Task to complete:
How many lines of the records below contain the word "none"? Answer with the number alone.

(Records excerpted from a collection)
*-*-*

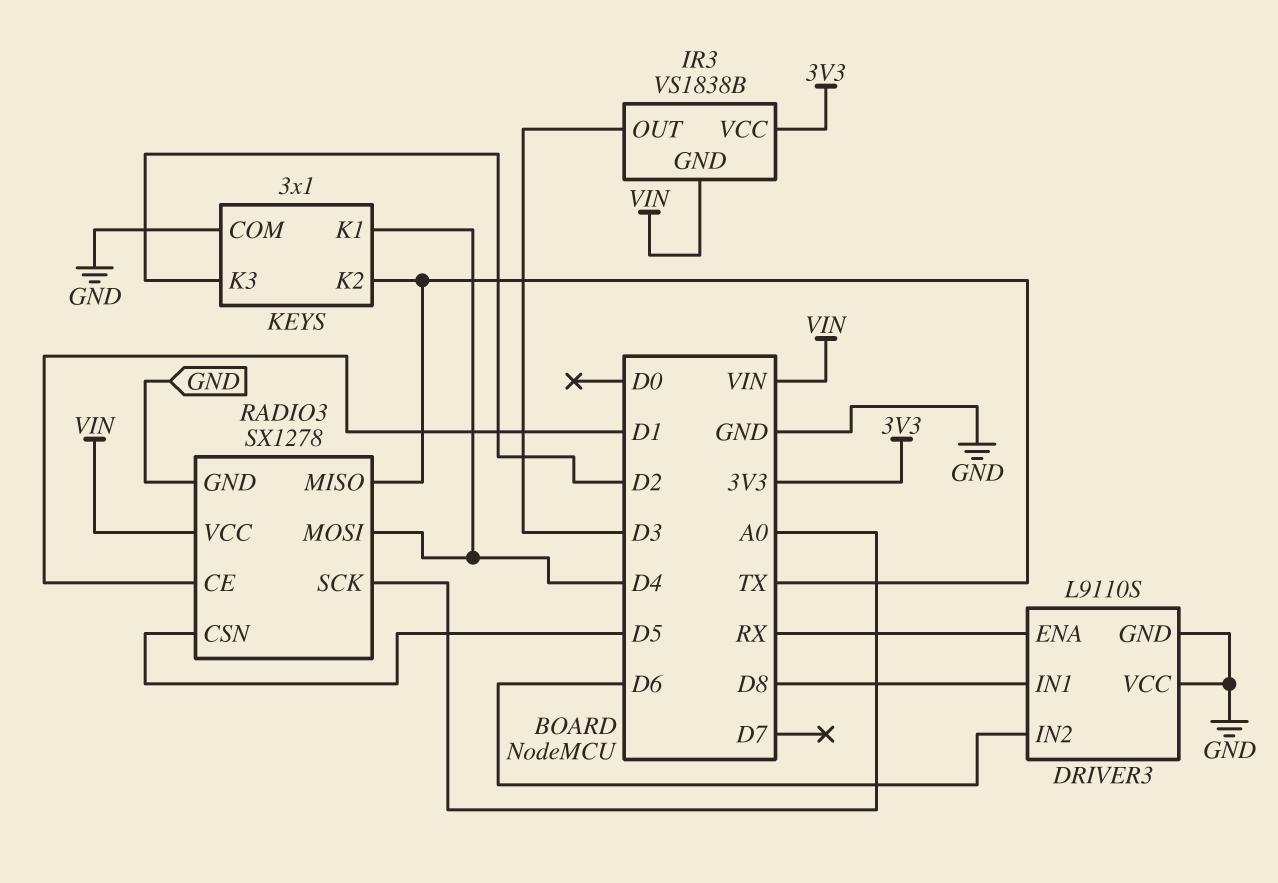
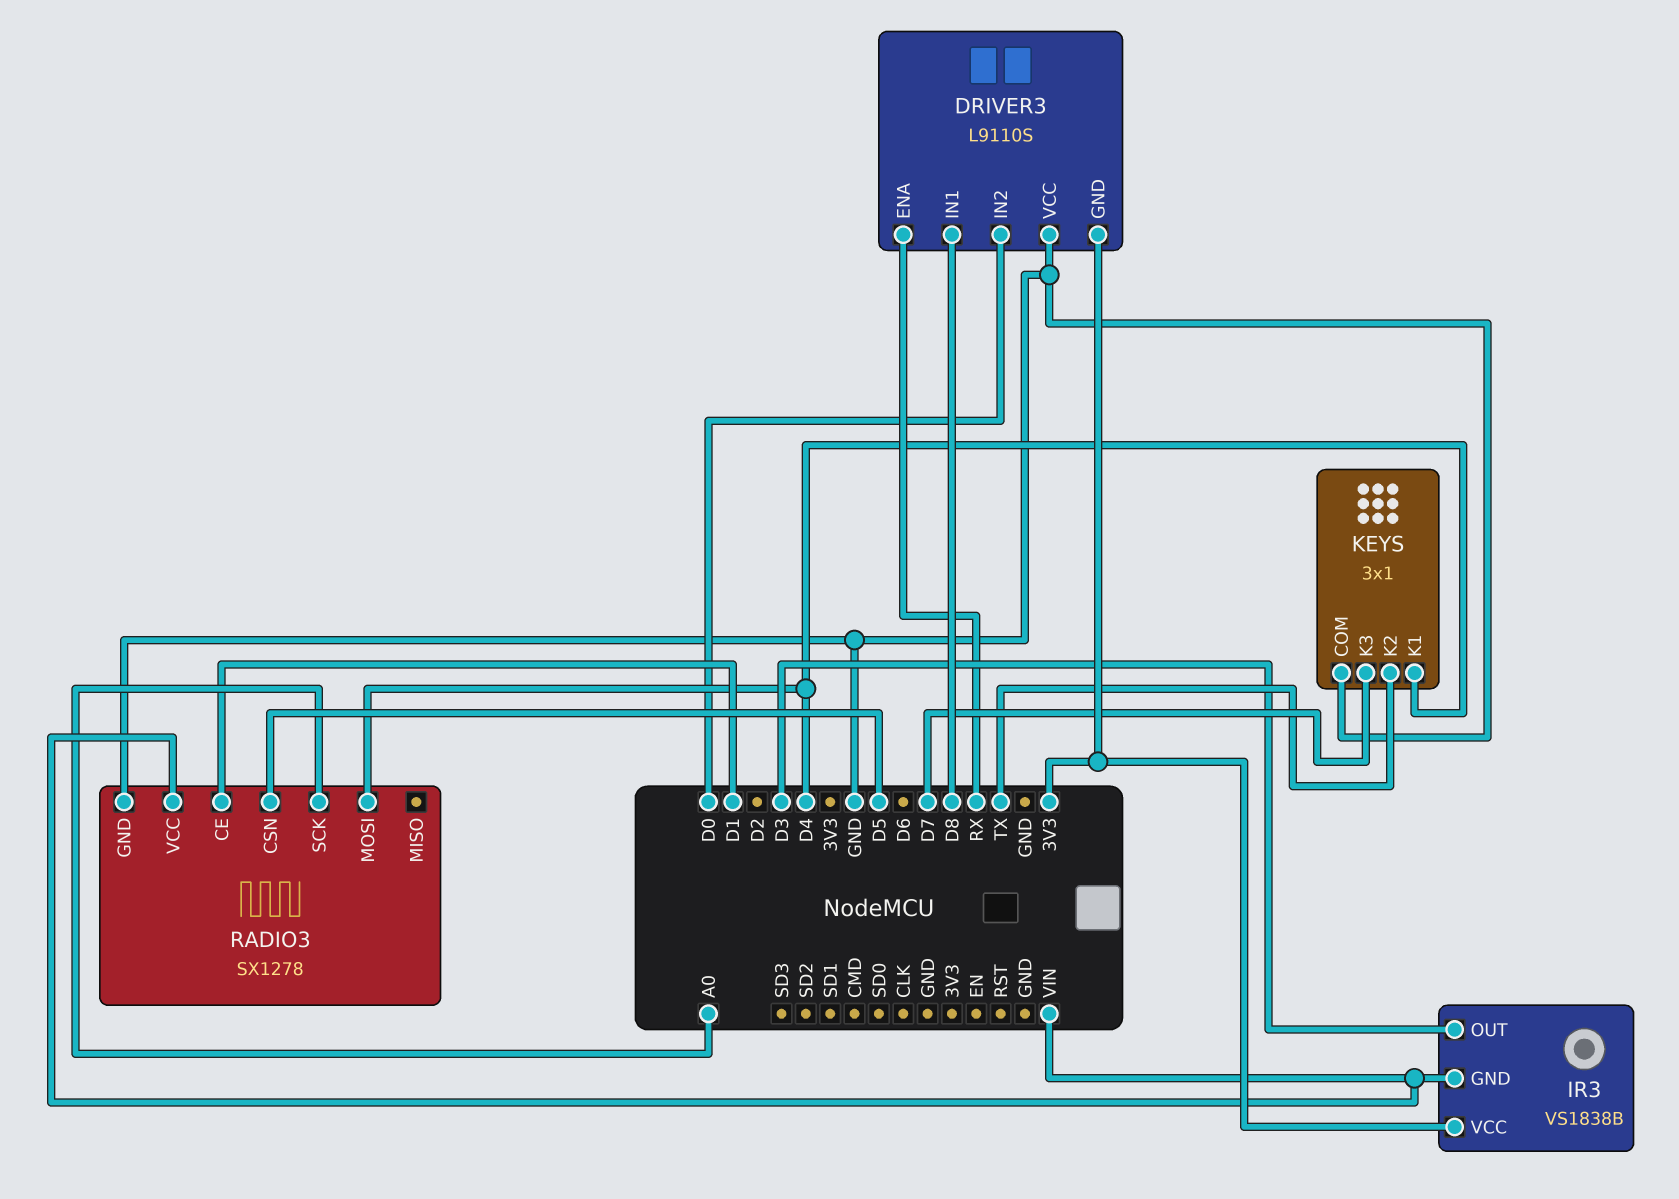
DRIVER3 pin GND: GND -> 3V3
DRIVER3 pin IN2: D6 -> D0
KEYS pin K3: D2 -> D7
RADIO3 pin MISO: TX -> none

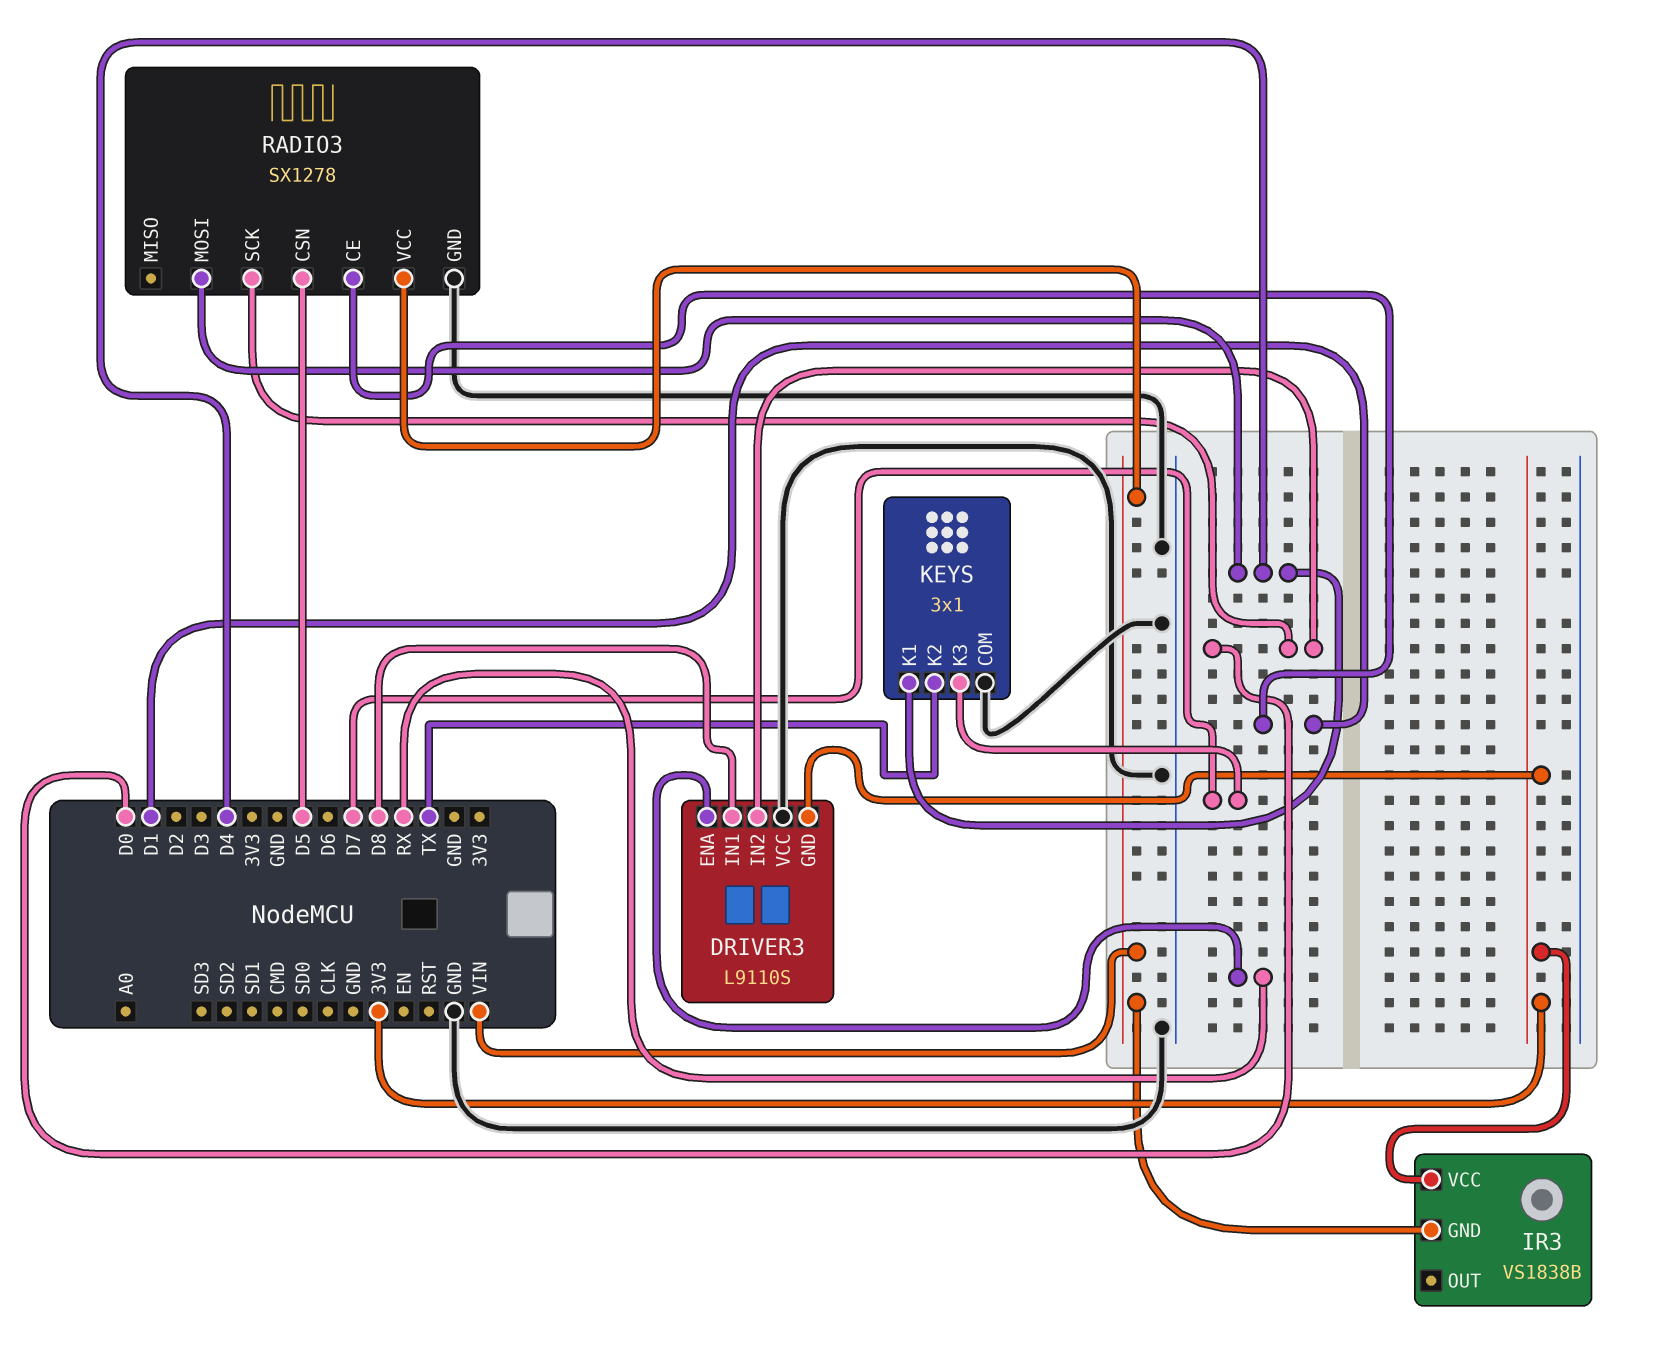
IR3 pin OUT: D3 -> none
RADIO3 pin SCK: A0 -> D0

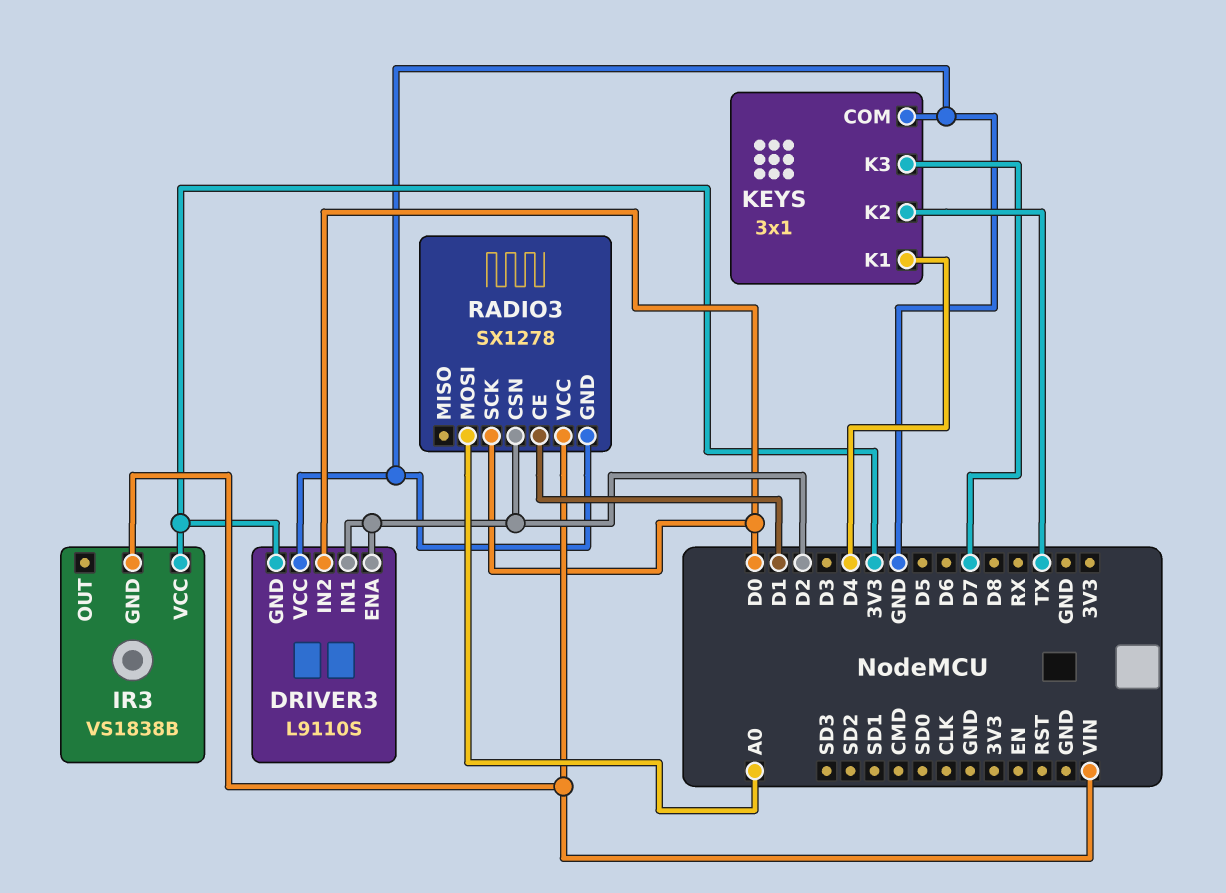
DRIVER3 pin ENA: RX -> D2
DRIVER3 pin IN1: D8 -> D2
RADIO3 pin CSN: D5 -> D2
RADIO3 pin MOSI: D4 -> A0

*-*-*

Response below:
2